▶ _Written request_:
Please copy out the lines between the line containing "Positioned lower is brown fur cat at center." and the line containing "Identify the location", inclusive, word for word.

-=-=-=-=-

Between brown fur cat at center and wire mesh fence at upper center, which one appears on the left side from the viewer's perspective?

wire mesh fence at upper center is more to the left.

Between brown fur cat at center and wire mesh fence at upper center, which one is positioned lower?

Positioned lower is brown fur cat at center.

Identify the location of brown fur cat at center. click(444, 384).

-=-=-=-=-

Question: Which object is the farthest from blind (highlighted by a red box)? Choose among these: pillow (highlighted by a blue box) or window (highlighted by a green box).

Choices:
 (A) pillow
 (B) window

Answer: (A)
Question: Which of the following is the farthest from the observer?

-=-=-=-=-

▶ _Solution to this exercise_:
Positioned lower is brown fur cat at center.

Identify the location of brown fur cat at center. click(444, 384).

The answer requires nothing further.